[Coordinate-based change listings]

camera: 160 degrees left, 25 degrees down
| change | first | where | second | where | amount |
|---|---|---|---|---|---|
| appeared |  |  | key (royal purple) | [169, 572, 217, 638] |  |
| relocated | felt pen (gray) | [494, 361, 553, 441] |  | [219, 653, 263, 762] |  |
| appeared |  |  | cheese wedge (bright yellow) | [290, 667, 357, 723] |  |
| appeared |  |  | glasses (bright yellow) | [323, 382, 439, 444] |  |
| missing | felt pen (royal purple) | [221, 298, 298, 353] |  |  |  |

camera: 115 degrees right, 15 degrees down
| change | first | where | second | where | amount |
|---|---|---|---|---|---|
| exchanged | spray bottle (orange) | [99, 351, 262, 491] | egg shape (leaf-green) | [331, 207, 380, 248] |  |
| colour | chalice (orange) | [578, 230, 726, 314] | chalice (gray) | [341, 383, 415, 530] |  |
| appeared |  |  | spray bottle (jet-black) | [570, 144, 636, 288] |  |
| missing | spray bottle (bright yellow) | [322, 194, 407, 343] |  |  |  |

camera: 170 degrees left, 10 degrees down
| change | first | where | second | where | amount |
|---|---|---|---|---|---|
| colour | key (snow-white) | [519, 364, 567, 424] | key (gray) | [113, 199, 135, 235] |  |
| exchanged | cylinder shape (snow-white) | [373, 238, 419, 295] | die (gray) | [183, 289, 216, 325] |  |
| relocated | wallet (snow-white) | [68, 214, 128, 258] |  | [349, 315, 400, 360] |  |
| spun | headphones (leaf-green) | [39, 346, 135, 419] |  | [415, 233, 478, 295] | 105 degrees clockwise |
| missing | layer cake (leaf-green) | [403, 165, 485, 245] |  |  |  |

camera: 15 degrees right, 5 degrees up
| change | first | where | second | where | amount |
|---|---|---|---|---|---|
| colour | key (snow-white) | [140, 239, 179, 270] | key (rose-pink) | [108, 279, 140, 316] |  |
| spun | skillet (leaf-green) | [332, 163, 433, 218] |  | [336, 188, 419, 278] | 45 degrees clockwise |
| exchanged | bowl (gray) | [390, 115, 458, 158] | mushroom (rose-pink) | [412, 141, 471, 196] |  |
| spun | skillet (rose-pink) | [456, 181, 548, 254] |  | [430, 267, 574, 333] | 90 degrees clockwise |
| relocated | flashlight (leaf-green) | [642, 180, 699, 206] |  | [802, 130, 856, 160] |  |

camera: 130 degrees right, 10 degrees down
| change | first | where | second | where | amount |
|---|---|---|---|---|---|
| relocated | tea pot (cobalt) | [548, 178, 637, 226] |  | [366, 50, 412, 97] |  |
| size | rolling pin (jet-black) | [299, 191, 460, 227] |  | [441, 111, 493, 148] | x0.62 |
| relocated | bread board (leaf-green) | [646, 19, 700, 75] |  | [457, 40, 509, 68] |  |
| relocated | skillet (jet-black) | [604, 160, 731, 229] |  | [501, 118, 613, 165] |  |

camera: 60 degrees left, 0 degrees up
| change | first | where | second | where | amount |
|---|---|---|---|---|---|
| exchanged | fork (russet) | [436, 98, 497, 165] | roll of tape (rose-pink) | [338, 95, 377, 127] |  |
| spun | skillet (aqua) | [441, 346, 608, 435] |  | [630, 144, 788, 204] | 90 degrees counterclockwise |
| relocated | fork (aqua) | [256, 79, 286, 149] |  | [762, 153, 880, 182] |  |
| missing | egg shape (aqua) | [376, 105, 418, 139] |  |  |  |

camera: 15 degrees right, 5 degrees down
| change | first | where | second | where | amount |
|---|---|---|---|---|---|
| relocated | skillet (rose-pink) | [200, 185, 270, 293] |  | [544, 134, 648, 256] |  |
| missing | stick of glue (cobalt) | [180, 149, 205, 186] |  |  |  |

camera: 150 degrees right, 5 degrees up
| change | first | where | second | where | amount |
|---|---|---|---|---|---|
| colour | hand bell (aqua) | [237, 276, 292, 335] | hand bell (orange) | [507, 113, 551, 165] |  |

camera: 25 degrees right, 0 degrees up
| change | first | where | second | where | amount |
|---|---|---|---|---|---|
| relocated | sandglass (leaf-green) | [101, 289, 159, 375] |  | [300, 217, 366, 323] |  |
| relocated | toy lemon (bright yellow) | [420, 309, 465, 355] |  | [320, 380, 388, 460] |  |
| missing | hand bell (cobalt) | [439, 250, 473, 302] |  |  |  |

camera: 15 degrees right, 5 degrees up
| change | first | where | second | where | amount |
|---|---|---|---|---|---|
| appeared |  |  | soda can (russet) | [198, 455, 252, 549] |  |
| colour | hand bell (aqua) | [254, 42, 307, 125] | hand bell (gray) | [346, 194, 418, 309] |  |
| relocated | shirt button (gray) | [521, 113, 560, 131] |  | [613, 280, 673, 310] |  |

> [ABOUT THIS TASK]: All lines of the data are to be repeated exactly as they stand.

> [ANSWER TO THE EXERCISE]:
camera: 160 degrees left, 25 degrees down
| change | first | where | second | where | amount |
|---|---|---|---|---|---|
| appeared |  |  | key (royal purple) | [169, 572, 217, 638] |  |
| relocated | felt pen (gray) | [494, 361, 553, 441] |  | [219, 653, 263, 762] |  |
| appeared |  |  | cheese wedge (bright yellow) | [290, 667, 357, 723] |  |
| appeared |  |  | glasses (bright yellow) | [323, 382, 439, 444] |  |
| missing | felt pen (royal purple) | [221, 298, 298, 353] |  |  |  |

camera: 115 degrees right, 15 degrees down
| change | first | where | second | where | amount |
|---|---|---|---|---|---|
| exchanged | spray bottle (orange) | [99, 351, 262, 491] | egg shape (leaf-green) | [331, 207, 380, 248] |  |
| colour | chalice (orange) | [578, 230, 726, 314] | chalice (gray) | [341, 383, 415, 530] |  |
| appeared |  |  | spray bottle (jet-black) | [570, 144, 636, 288] |  |
| missing | spray bottle (bright yellow) | [322, 194, 407, 343] |  |  |  |

camera: 170 degrees left, 10 degrees down
| change | first | where | second | where | amount |
|---|---|---|---|---|---|
| colour | key (snow-white) | [519, 364, 567, 424] | key (gray) | [113, 199, 135, 235] |  |
| exchanged | cylinder shape (snow-white) | [373, 238, 419, 295] | die (gray) | [183, 289, 216, 325] |  |
| relocated | wallet (snow-white) | [68, 214, 128, 258] |  | [349, 315, 400, 360] |  |
| spun | headphones (leaf-green) | [39, 346, 135, 419] |  | [415, 233, 478, 295] | 105 degrees clockwise |
| missing | layer cake (leaf-green) | [403, 165, 485, 245] |  |  |  |

camera: 15 degrees right, 5 degrees up
| change | first | where | second | where | amount |
|---|---|---|---|---|---|
| colour | key (snow-white) | [140, 239, 179, 270] | key (rose-pink) | [108, 279, 140, 316] |  |
| spun | skillet (leaf-green) | [332, 163, 433, 218] |  | [336, 188, 419, 278] | 45 degrees clockwise |
| exchanged | bowl (gray) | [390, 115, 458, 158] | mushroom (rose-pink) | [412, 141, 471, 196] |  |
| spun | skillet (rose-pink) | [456, 181, 548, 254] |  | [430, 267, 574, 333] | 90 degrees clockwise |
| relocated | flashlight (leaf-green) | [642, 180, 699, 206] |  | [802, 130, 856, 160] |  |

camera: 130 degrees right, 10 degrees down
| change | first | where | second | where | amount |
|---|---|---|---|---|---|
| relocated | tea pot (cobalt) | [548, 178, 637, 226] |  | [366, 50, 412, 97] |  |
| size | rolling pin (jet-black) | [299, 191, 460, 227] |  | [441, 111, 493, 148] | x0.62 |
| relocated | bread board (leaf-green) | [646, 19, 700, 75] |  | [457, 40, 509, 68] |  |
| relocated | skillet (jet-black) | [604, 160, 731, 229] |  | [501, 118, 613, 165] |  |

camera: 60 degrees left, 0 degrees up
| change | first | where | second | where | amount |
|---|---|---|---|---|---|
| exchanged | fork (russet) | [436, 98, 497, 165] | roll of tape (rose-pink) | [338, 95, 377, 127] |  |
| spun | skillet (aqua) | [441, 346, 608, 435] |  | [630, 144, 788, 204] | 90 degrees counterclockwise |
| relocated | fork (aqua) | [256, 79, 286, 149] |  | [762, 153, 880, 182] |  |
| missing | egg shape (aqua) | [376, 105, 418, 139] |  |  |  |

camera: 15 degrees right, 5 degrees down
| change | first | where | second | where | amount |
|---|---|---|---|---|---|
| relocated | skillet (rose-pink) | [200, 185, 270, 293] |  | [544, 134, 648, 256] |  |
| missing | stick of glue (cobalt) | [180, 149, 205, 186] |  |  |  |

camera: 150 degrees right, 5 degrees up
| change | first | where | second | where | amount |
|---|---|---|---|---|---|
| colour | hand bell (aqua) | [237, 276, 292, 335] | hand bell (orange) | [507, 113, 551, 165] |  |

camera: 25 degrees right, 0 degrees up
| change | first | where | second | where | amount |
|---|---|---|---|---|---|
| relocated | sandglass (leaf-green) | [101, 289, 159, 375] |  | [300, 217, 366, 323] |  |
| relocated | toy lemon (bright yellow) | [420, 309, 465, 355] |  | [320, 380, 388, 460] |  |
| missing | hand bell (cobalt) | [439, 250, 473, 302] |  |  |  |

camera: 15 degrees right, 5 degrees up
| change | first | where | second | where | amount |
|---|---|---|---|---|---|
| appeared |  |  | soda can (russet) | [198, 455, 252, 549] |  |
| colour | hand bell (aqua) | [254, 42, 307, 125] | hand bell (gray) | [346, 194, 418, 309] |  |
| relocated | shirt button (gray) | [521, 113, 560, 131] |  | [613, 280, 673, 310] |  |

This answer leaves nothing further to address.